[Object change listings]
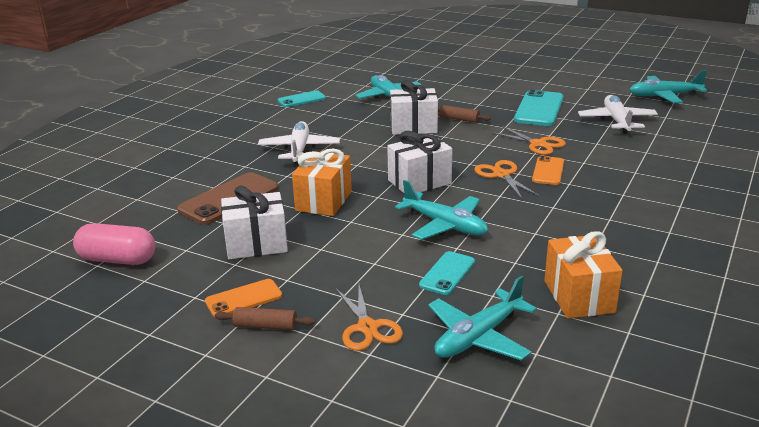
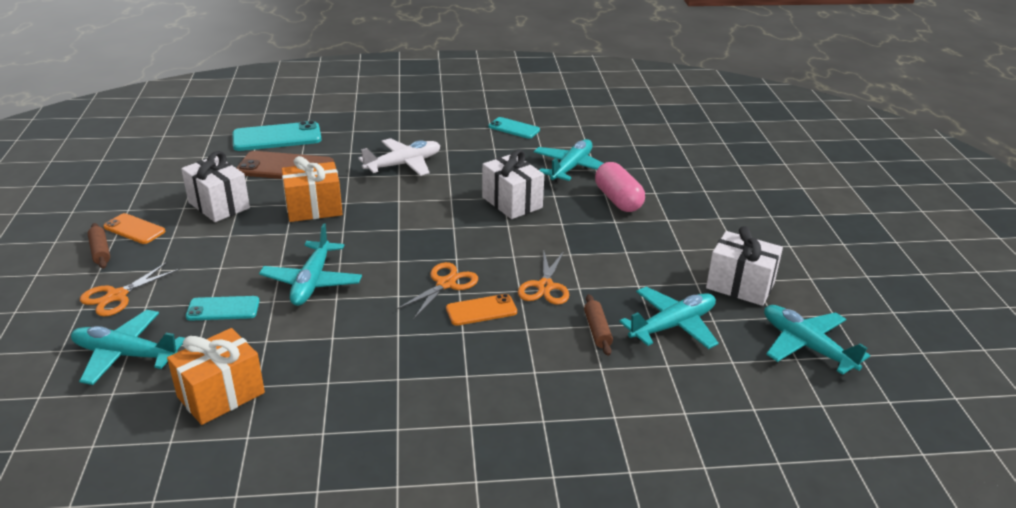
camera: 55 degrees right, 5 degrees up
(117, 259) = (164, 162): pink capsule -> pink capsule (618, 200)
(419, 182) = (390, 243): white gift -> white gift (740, 285)
(459, 119) = (559, 221): brown rolling pin -> brown rolling pin (597, 330)
(539, 109) = (646, 262): turquoise phone -> turquoise phone (277, 137)
(617, 121) = (673, 326): white plane -> turquoise plane

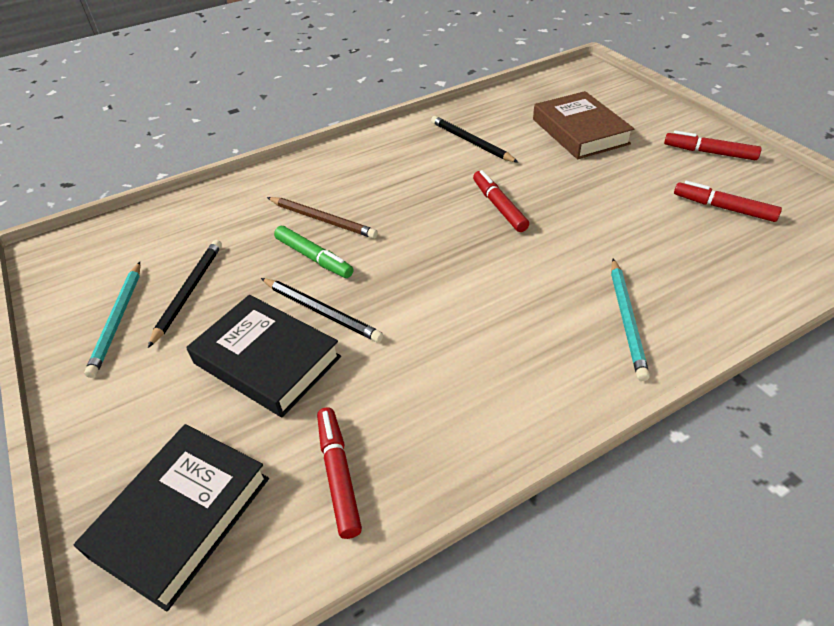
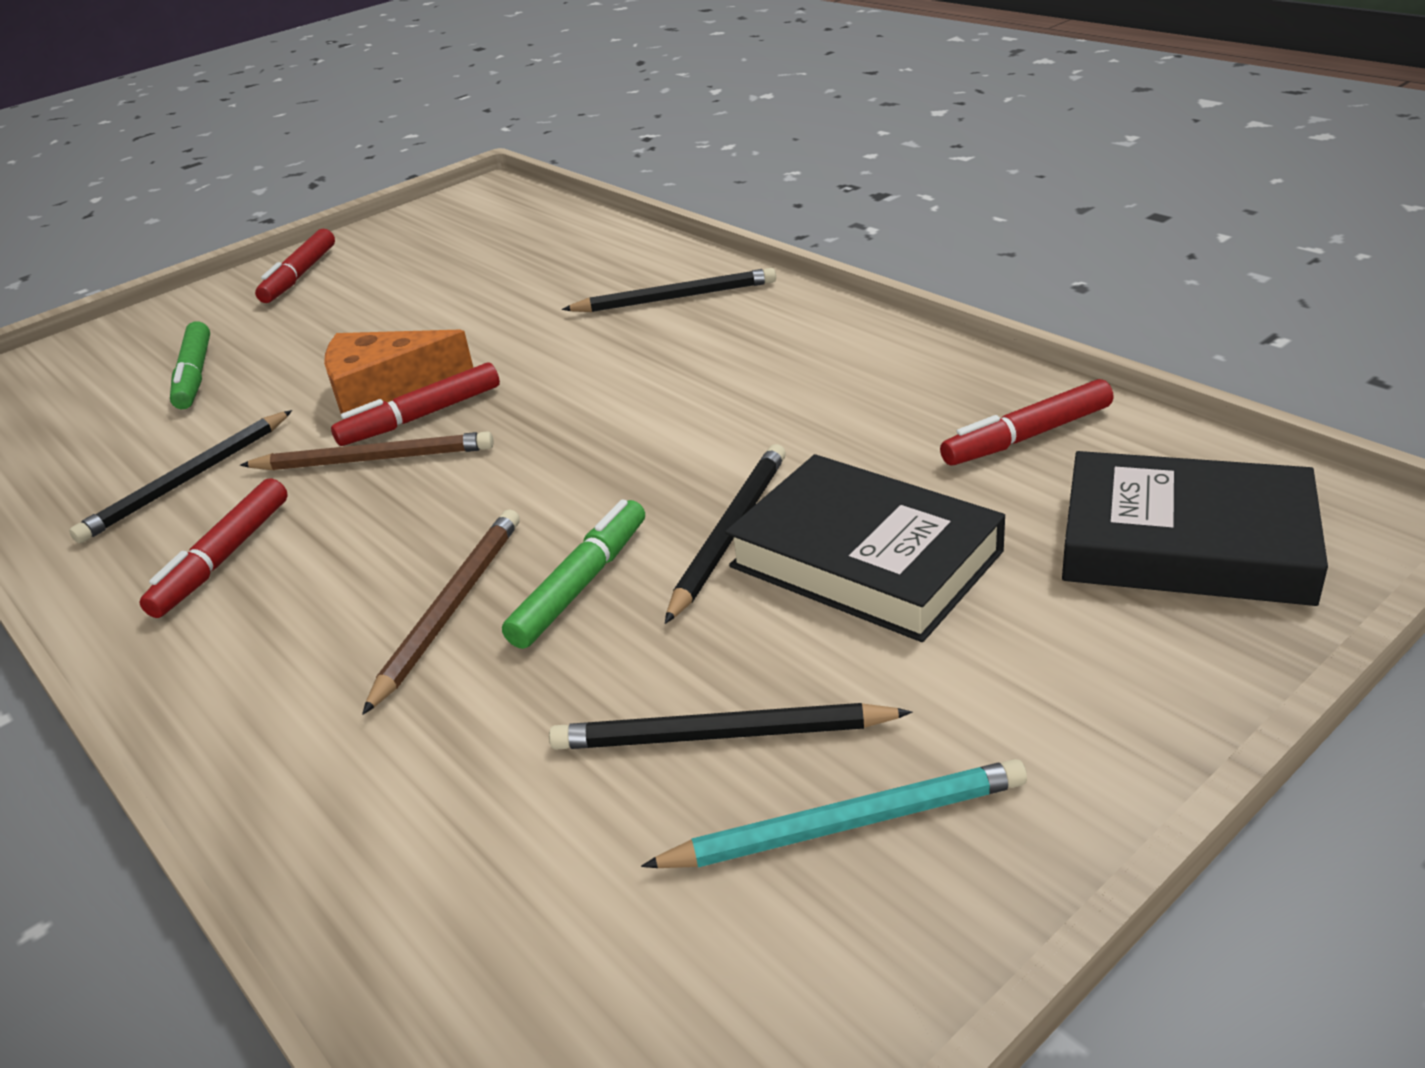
camera: 100 degrees left, 10 degrees down
(267, 360) = (865, 559): black book -> black book turned 75 degrees counterclockwise
(462, 193) = (374, 459): none -> brown pencil
(532, 194) = (387, 393): none -> orange cheese
(579, 131) = (195, 375): brown book -> green marker
(627, 319) = (675, 297): turquoise pencil -> black pencil
(723, 208) = (441, 260): red marker -> red marker (223, 558)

» WHAT NEEDS TO BE DONE: Set down only the lines running from the line with "(532, 194) = (387, 393): none" to the end of the entries above, both included, exactly as they stand.

» YOUR RESPONSE:
(532, 194) = (387, 393): none -> orange cheese
(579, 131) = (195, 375): brown book -> green marker
(627, 319) = (675, 297): turquoise pencil -> black pencil
(723, 208) = (441, 260): red marker -> red marker (223, 558)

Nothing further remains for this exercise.